◆ **Exercise**: For any picture in the lines below, please leave it out and copy the rest exactly.

(Before and after images)

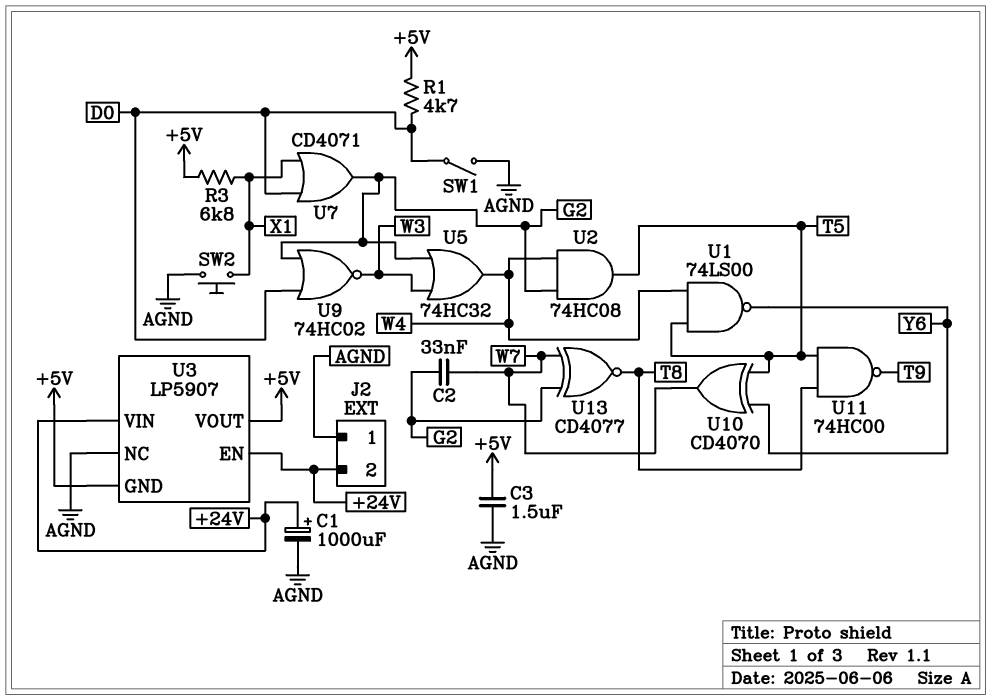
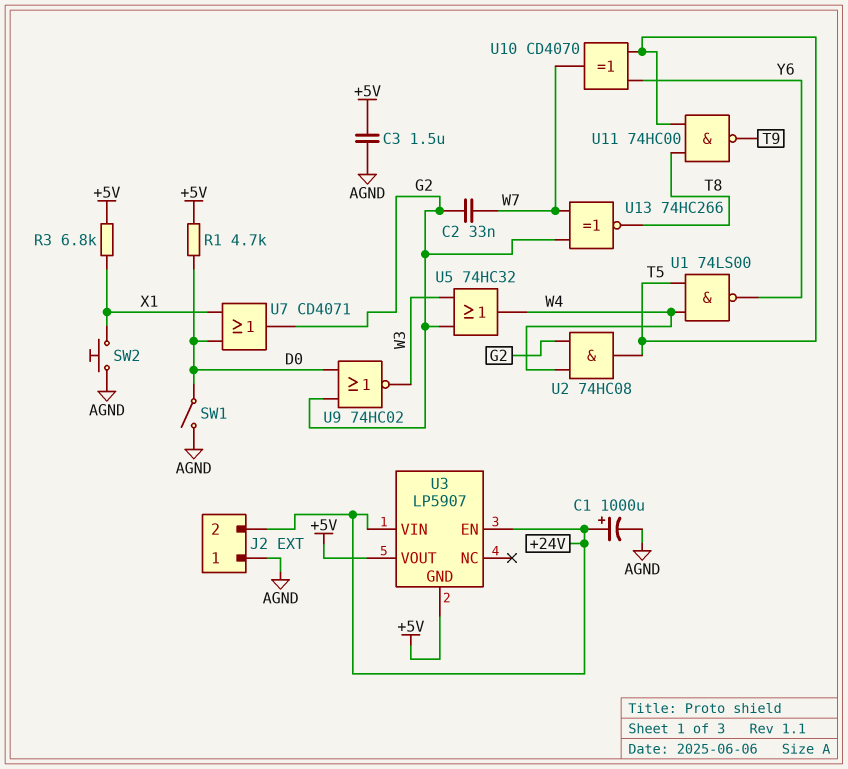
U3 pin NC: AGND -> none
U13: XNOR CD4077 (in G2, in W7, out T8) -> XNOR 74HC266 (in G2, in W7, out T8)

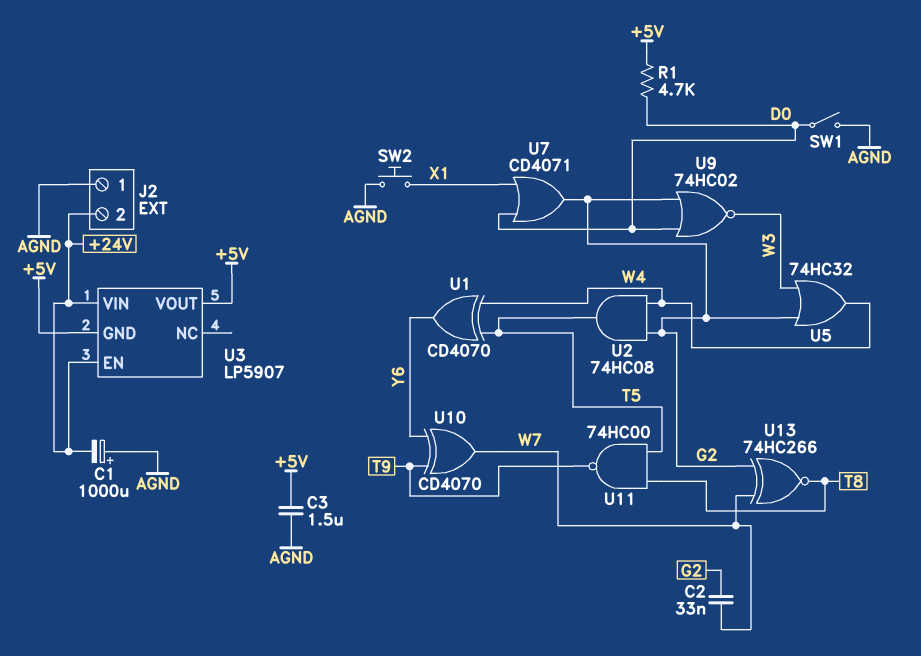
C1: 1000uF (plus +24V, minus AGND) -> 1000uF (plus AGND, minus +24V)
R3: 6.8k (+5V, X1) -> none
U1: NAND 74LS00 (in T5, in W4, out Y6) -> XOR CD4070 (in T5, in W4, out Y6)
U10: XOR CD4070 (in T5, in Y6, out W7) -> XOR CD4070 (in T9, in Y6, out W7)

◆ **Response area**:
U3 pin NC: AGND -> none
U13: XNOR CD4077 (in G2, in W7, out T8) -> XNOR 74HC266 (in G2, in W7, out T8)

C1: 1000uF (plus +24V, minus AGND) -> 1000uF (plus AGND, minus +24V)
R3: 6.8k (+5V, X1) -> none
U1: NAND 74LS00 (in T5, in W4, out Y6) -> XOR CD4070 (in T5, in W4, out Y6)
U10: XOR CD4070 (in T5, in Y6, out W7) -> XOR CD4070 (in T9, in Y6, out W7)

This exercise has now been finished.